- [Exercise]: Write out each line of the listing as it stands, without the images.

- [Stored data]:

:::

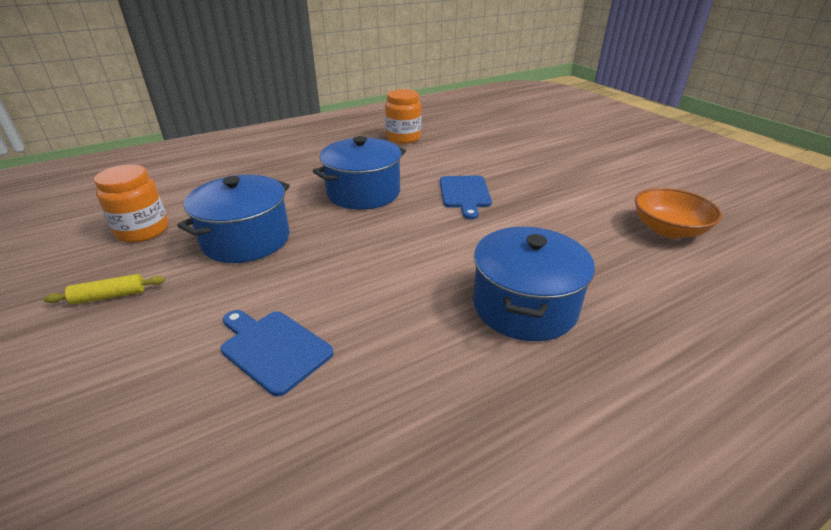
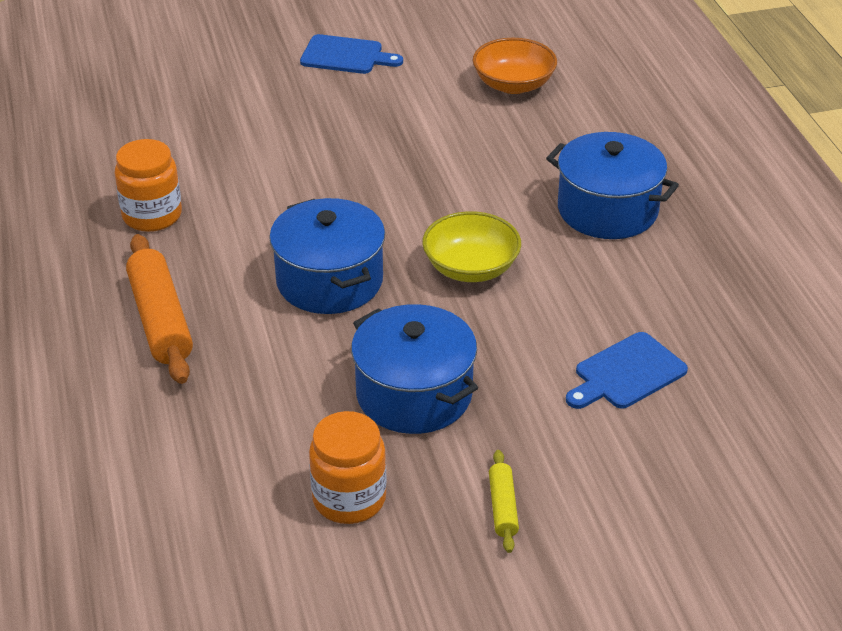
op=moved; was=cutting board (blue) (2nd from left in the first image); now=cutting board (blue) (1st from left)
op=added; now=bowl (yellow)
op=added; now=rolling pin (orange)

:::

- [Response area]:
op=moved; was=cutting board (blue) (2nd from left in the first image); now=cutting board (blue) (1st from left)
op=added; now=bowl (yellow)
op=added; now=rolling pin (orange)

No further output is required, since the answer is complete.